__ACTIVITY__.
Go through the data and retrieve each line that includes the string "shifted".

__DATA SECTION__.
↓

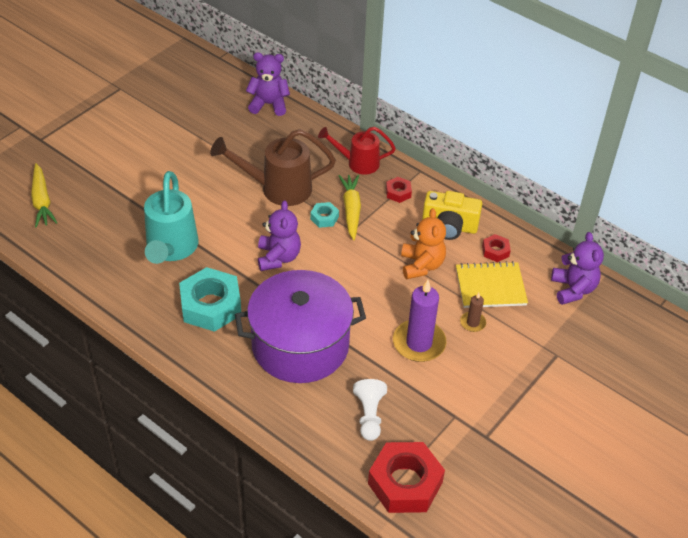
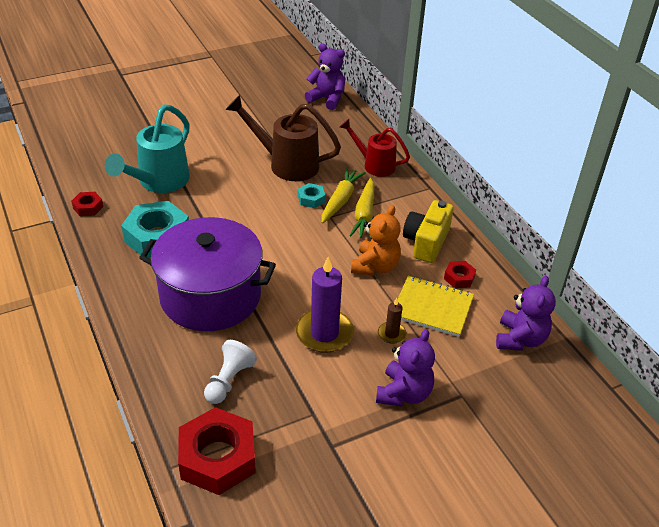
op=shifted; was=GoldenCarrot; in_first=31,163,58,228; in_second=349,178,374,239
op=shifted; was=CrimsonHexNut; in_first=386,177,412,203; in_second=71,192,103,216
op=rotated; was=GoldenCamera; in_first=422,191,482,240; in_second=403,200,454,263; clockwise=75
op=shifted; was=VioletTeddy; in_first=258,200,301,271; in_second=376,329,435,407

↑

__SOLUTION TO THIS EXERCISE__.
op=shifted; was=GoldenCarrot; in_first=31,163,58,228; in_second=349,178,374,239
op=shifted; was=CrimsonHexNut; in_first=386,177,412,203; in_second=71,192,103,216
op=shifted; was=VioletTeddy; in_first=258,200,301,271; in_second=376,329,435,407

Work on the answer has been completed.